### What to do
Output only this range of the data below: the line that contains "cutting board in red <382" through the final line, both ends included, each retyped exactly.

### Dataset extract

● ● ● ●

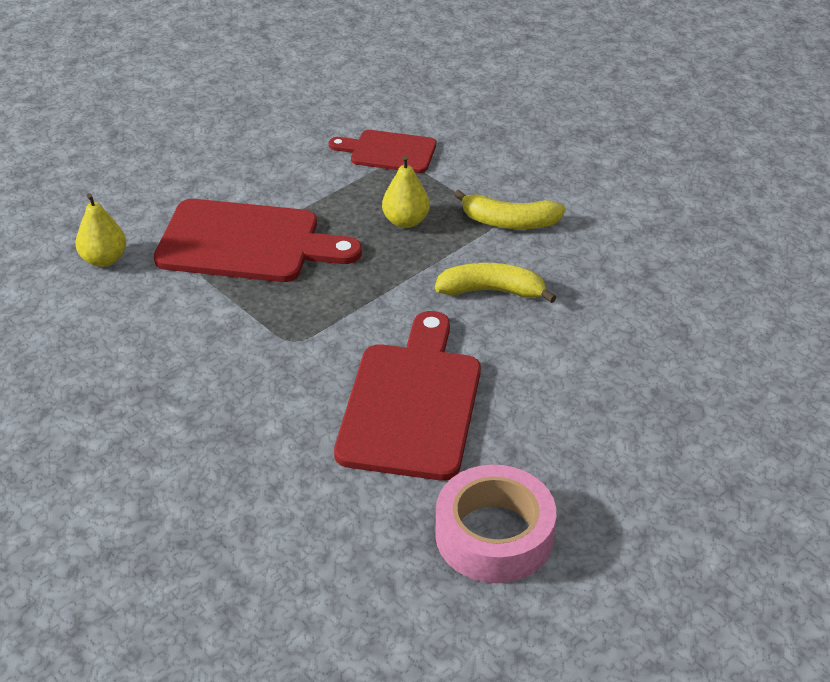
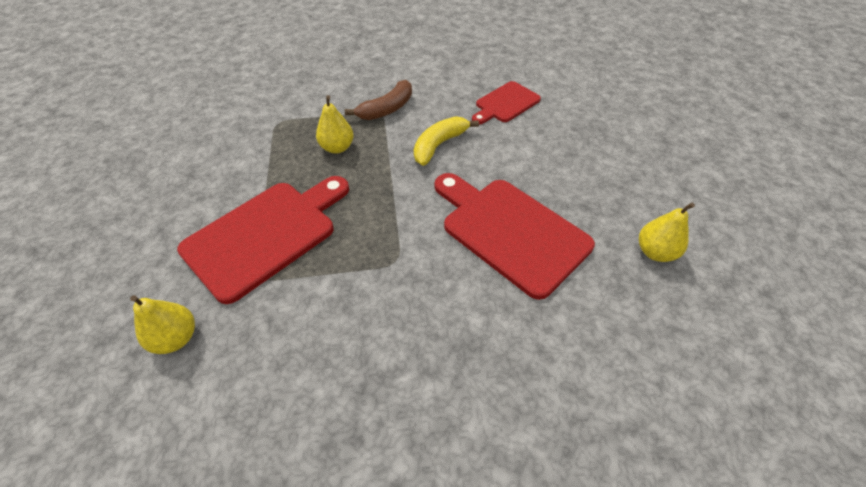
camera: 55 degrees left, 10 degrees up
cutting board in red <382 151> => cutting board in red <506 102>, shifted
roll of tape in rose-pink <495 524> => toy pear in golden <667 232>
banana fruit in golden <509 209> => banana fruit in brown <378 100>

● ● ● ●

### Your solution
cutting board in red <382 151> => cutting board in red <506 102>, shifted
roll of tape in rose-pink <495 524> => toy pear in golden <667 232>
banana fruit in golden <509 209> => banana fruit in brown <378 100>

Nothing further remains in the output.